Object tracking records
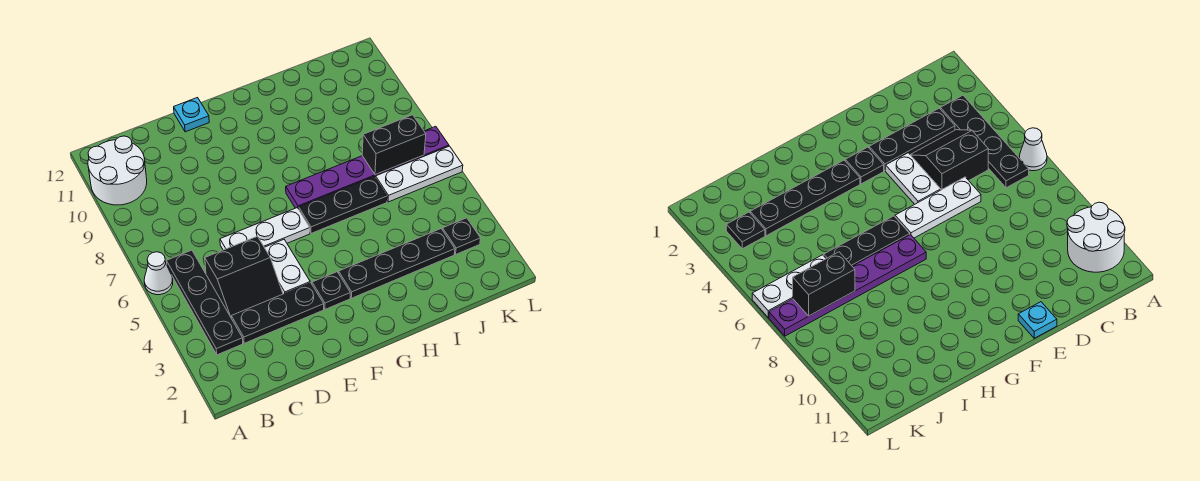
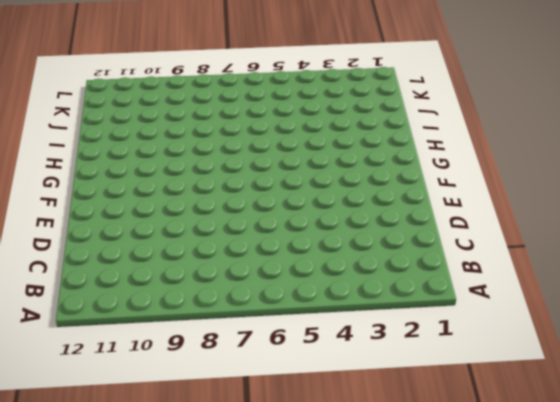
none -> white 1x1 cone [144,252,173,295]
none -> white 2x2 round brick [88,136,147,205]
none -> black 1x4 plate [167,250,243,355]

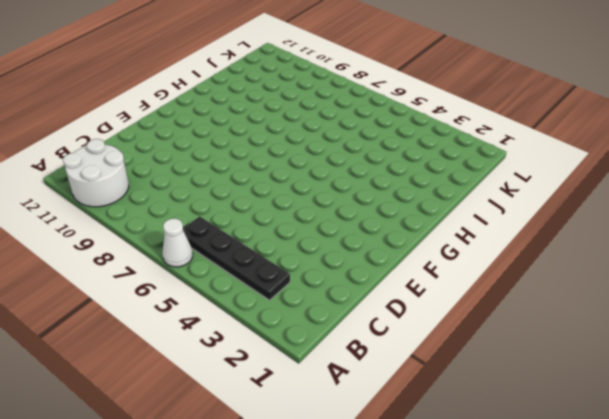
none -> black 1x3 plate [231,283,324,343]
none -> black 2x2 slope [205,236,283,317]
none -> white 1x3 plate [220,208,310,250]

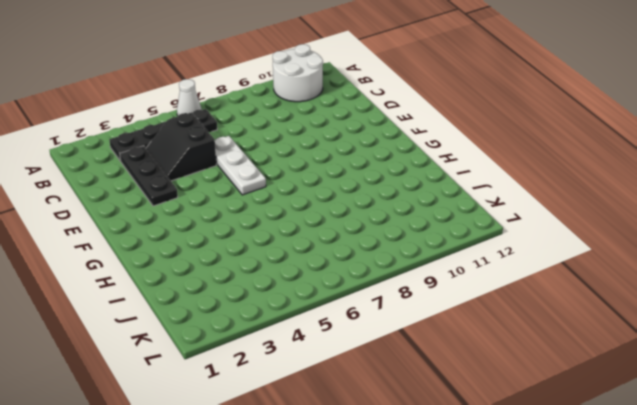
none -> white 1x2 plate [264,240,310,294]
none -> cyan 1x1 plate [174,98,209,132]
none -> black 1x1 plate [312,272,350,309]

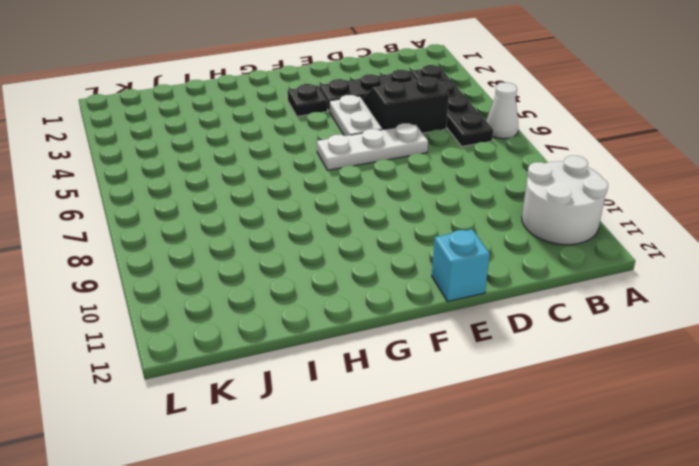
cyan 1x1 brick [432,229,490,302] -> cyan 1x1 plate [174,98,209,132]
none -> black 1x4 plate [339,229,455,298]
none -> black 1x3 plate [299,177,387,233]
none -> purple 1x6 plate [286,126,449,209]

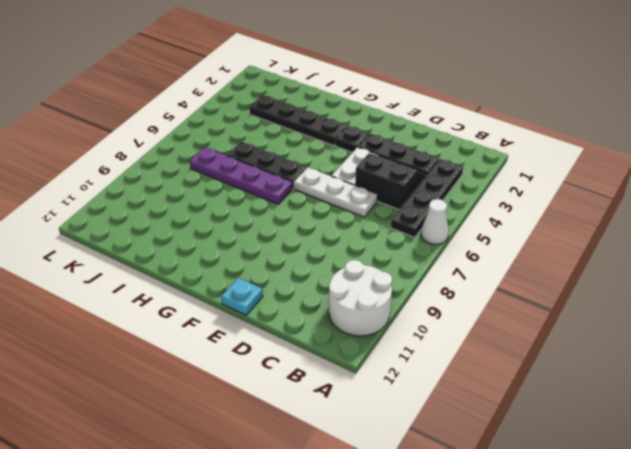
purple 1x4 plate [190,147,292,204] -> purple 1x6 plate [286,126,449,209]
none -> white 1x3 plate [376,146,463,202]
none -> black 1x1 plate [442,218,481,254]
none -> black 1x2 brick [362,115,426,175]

**Task prompt:** In the records above, find the line containing "none -> black 1x4 plate [339,229,455,298]", then write out exactly that line and every later one through the last, omitting pictures.

**Problem solution:**
none -> black 1x4 plate [339,229,455,298]
none -> black 1x3 plate [299,177,387,233]
none -> purple 1x6 plate [286,126,449,209]

purple 1x4 plate [190,147,292,204] -> purple 1x6 plate [286,126,449,209]
none -> white 1x3 plate [376,146,463,202]
none -> black 1x1 plate [442,218,481,254]
none -> black 1x2 brick [362,115,426,175]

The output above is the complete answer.